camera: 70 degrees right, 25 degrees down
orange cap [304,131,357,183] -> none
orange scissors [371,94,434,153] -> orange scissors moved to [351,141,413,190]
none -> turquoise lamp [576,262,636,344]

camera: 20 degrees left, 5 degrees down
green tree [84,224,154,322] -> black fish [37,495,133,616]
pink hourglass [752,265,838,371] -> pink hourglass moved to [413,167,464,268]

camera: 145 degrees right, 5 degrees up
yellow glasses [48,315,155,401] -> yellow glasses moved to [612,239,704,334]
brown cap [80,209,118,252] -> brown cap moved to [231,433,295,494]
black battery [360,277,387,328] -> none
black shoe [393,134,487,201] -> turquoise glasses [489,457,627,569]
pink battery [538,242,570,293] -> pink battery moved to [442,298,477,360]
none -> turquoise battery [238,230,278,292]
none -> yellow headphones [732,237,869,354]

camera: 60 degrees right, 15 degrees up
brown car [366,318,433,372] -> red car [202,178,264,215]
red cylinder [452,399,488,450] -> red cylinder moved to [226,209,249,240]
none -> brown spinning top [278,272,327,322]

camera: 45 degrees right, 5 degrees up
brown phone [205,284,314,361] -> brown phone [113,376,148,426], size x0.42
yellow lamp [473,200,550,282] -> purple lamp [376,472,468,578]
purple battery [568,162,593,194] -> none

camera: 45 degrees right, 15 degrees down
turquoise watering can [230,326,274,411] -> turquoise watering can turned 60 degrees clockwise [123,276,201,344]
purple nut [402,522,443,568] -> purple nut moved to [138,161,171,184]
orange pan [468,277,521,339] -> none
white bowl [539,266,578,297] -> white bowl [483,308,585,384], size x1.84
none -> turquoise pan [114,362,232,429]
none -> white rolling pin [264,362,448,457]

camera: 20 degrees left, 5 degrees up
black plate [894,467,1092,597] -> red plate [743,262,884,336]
------------------------------------
#### Exercise objective
Until the last line is reached, keep transcribing the data exactly.

#### Result
camera: 70 degrees right, 25 degrees down
orange cap [304,131,357,183] -> none
orange scissors [371,94,434,153] -> orange scissors moved to [351,141,413,190]
none -> turquoise lamp [576,262,636,344]

camera: 20 degrees left, 5 degrees down
green tree [84,224,154,322] -> black fish [37,495,133,616]
pink hourglass [752,265,838,371] -> pink hourglass moved to [413,167,464,268]

camera: 145 degrees right, 5 degrees up
yellow glasses [48,315,155,401] -> yellow glasses moved to [612,239,704,334]
brown cap [80,209,118,252] -> brown cap moved to [231,433,295,494]
black battery [360,277,387,328] -> none
black shoe [393,134,487,201] -> turquoise glasses [489,457,627,569]
pink battery [538,242,570,293] -> pink battery moved to [442,298,477,360]
none -> turquoise battery [238,230,278,292]
none -> yellow headphones [732,237,869,354]

camera: 60 degrees right, 15 degrees up
brown car [366,318,433,372] -> red car [202,178,264,215]
red cylinder [452,399,488,450] -> red cylinder moved to [226,209,249,240]
none -> brown spinning top [278,272,327,322]

camera: 45 degrees right, 5 degrees up
brown phone [205,284,314,361] -> brown phone [113,376,148,426], size x0.42
yellow lamp [473,200,550,282] -> purple lamp [376,472,468,578]
purple battery [568,162,593,194] -> none

camera: 45 degrees right, 15 degrees down
turquoise watering can [230,326,274,411] -> turquoise watering can turned 60 degrees clockwise [123,276,201,344]
purple nut [402,522,443,568] -> purple nut moved to [138,161,171,184]
orange pan [468,277,521,339] -> none
white bowl [539,266,578,297] -> white bowl [483,308,585,384], size x1.84
none -> turquoise pan [114,362,232,429]
none -> white rolling pin [264,362,448,457]

camera: 20 degrees left, 5 degrees up
black plate [894,467,1092,597] -> red plate [743,262,884,336]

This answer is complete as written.